* WHAT IS EXPECTED
Only the closing stretch of the material belongs in the answer: the line containing "pink cone: 0 -> 2" and every line after it, copied exactly.

* INPUT FOR THIS TASK
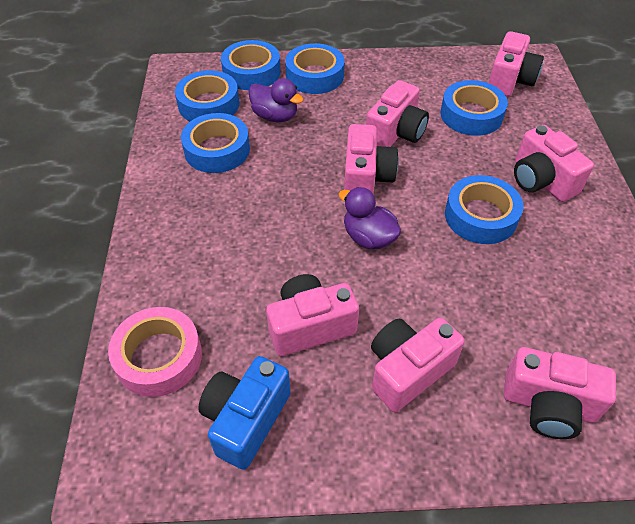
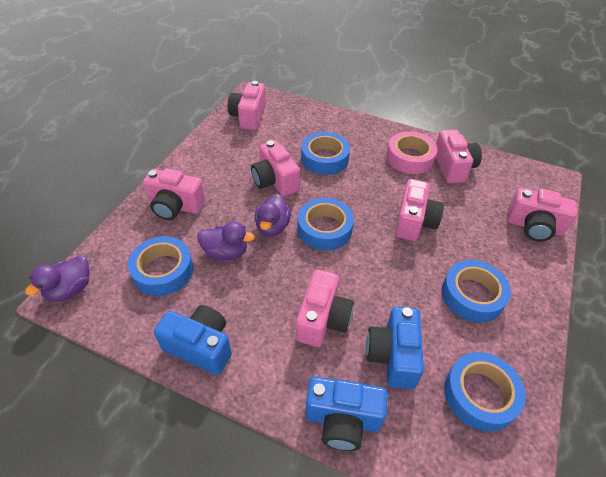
blue camera: 1 -> 3
blue tape: 6 -> 5
purple duck: 2 -> 3

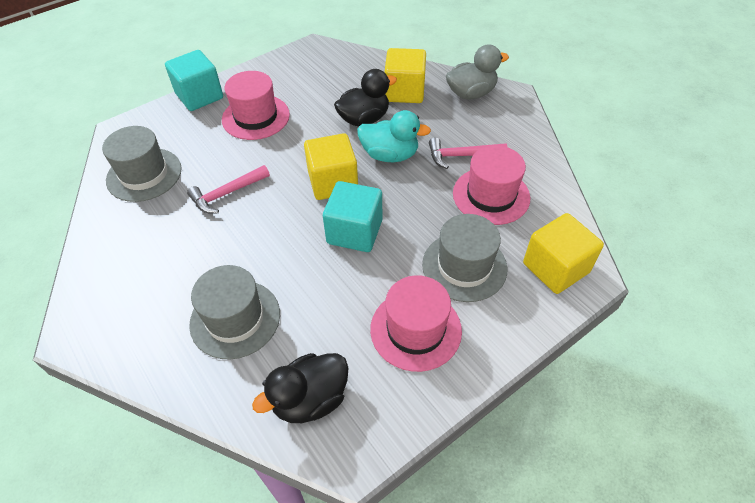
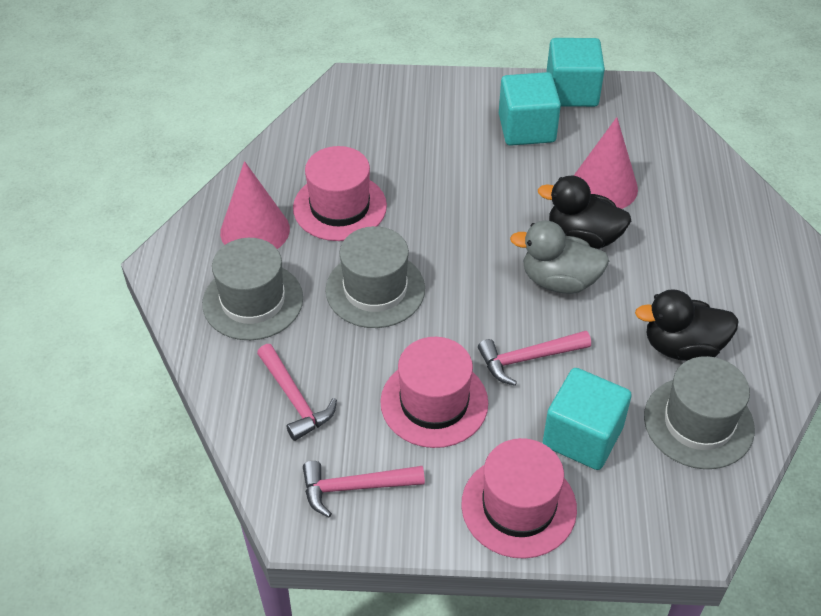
pink cone: 0 -> 2
pink hammer: 2 -> 3
turquoise cube: 2 -> 3
turquoise duck: 1 -> 0
yellow cube: 3 -> 0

* SOLUTION
pink cone: 0 -> 2
pink hammer: 2 -> 3
turquoise cube: 2 -> 3
turquoise duck: 1 -> 0
yellow cube: 3 -> 0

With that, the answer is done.